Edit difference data
###

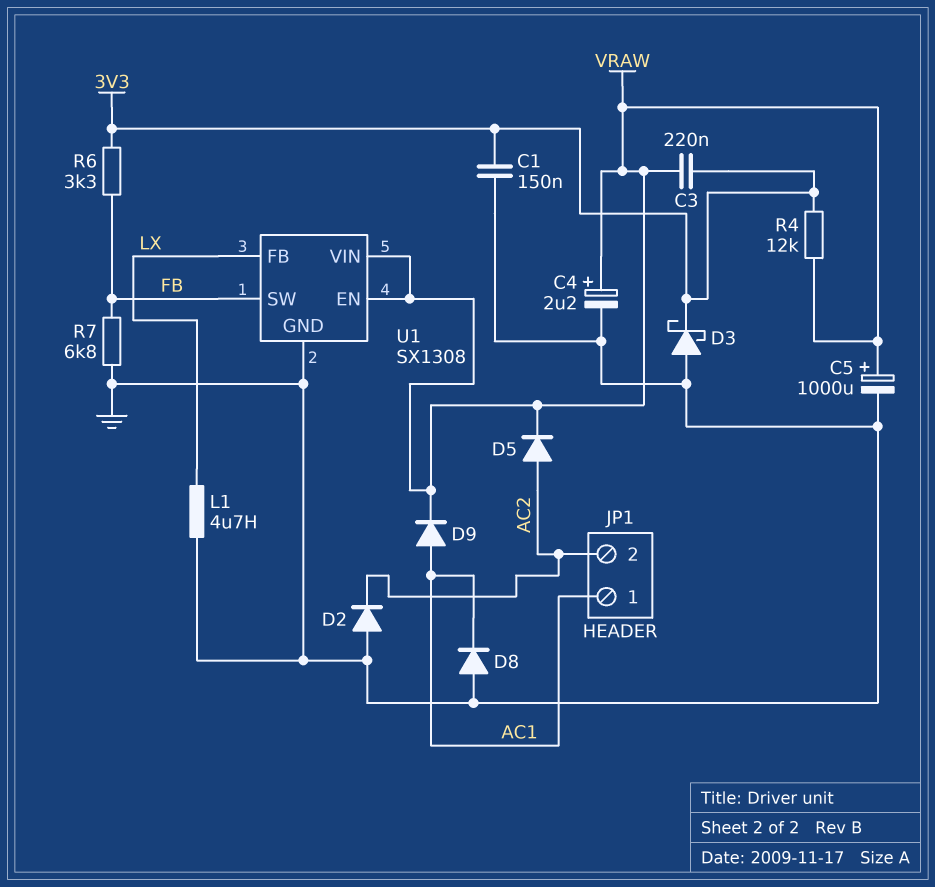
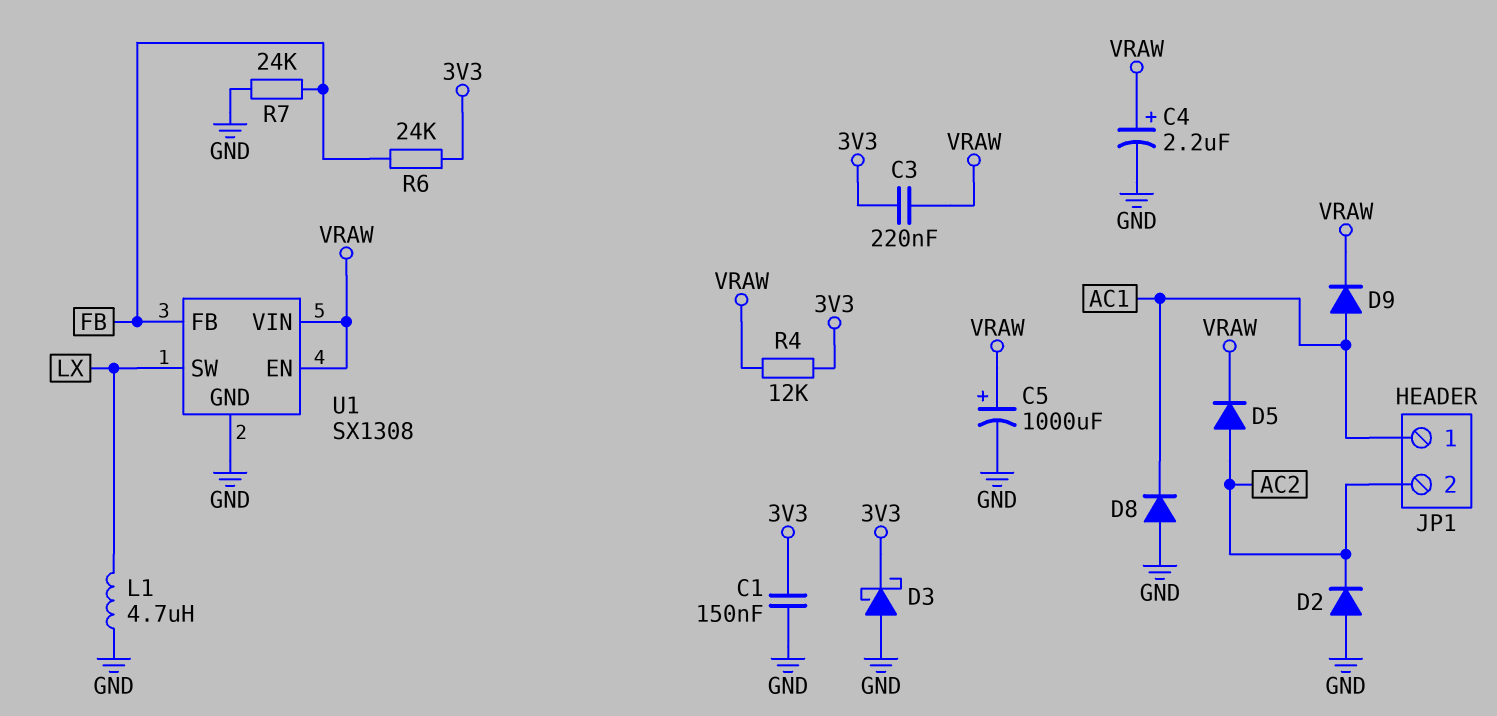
R6: 3.3k (3V3, FB) -> 24k (3V3, FB)
R7: 6.8k (FB, GND) -> 24k (FB, GND)
U1 pin FB: LX -> FB
U1 pin SW: FB -> LX

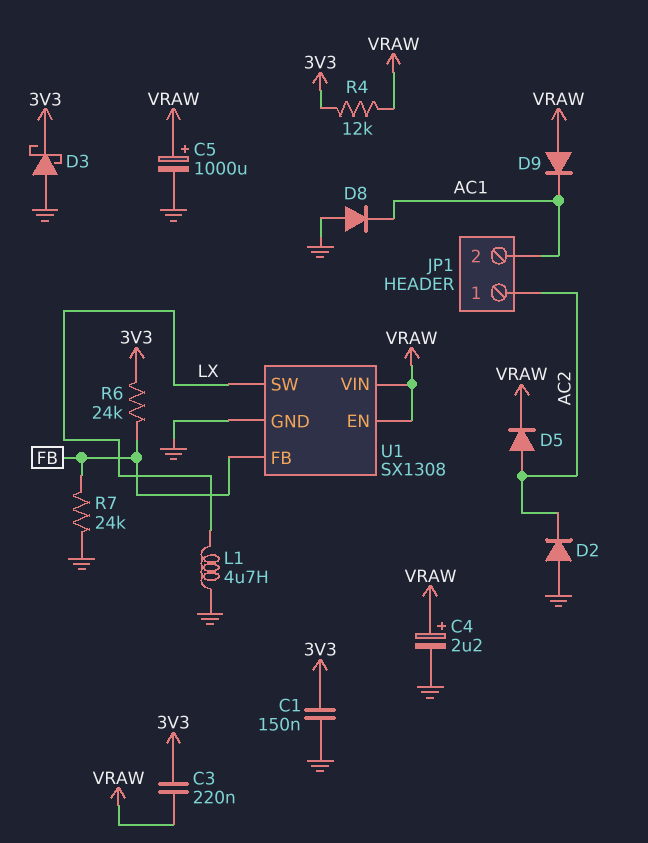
D9: diode (A AC1, K VRAW) -> diode (A VRAW, K AC1)
JP1 pin 1: AC1 -> AC2
JP1 pin 2: AC2 -> AC1

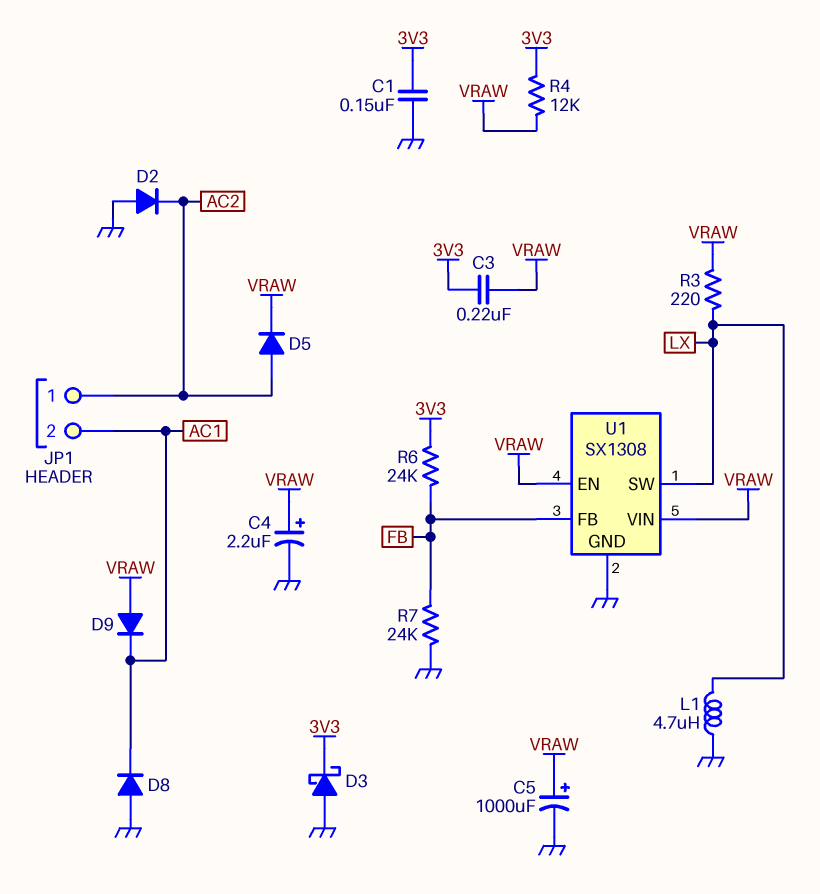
R3: none -> 220 (LX, VRAW)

###

* _Work required_:
Your job is to transcribe the entries above exactly; skip the pictures.

* _Exercise response_:
R6: 3.3k (3V3, FB) -> 24k (3V3, FB)
R7: 6.8k (FB, GND) -> 24k (FB, GND)
U1 pin FB: LX -> FB
U1 pin SW: FB -> LX

D9: diode (A AC1, K VRAW) -> diode (A VRAW, K AC1)
JP1 pin 1: AC1 -> AC2
JP1 pin 2: AC2 -> AC1

R3: none -> 220 (LX, VRAW)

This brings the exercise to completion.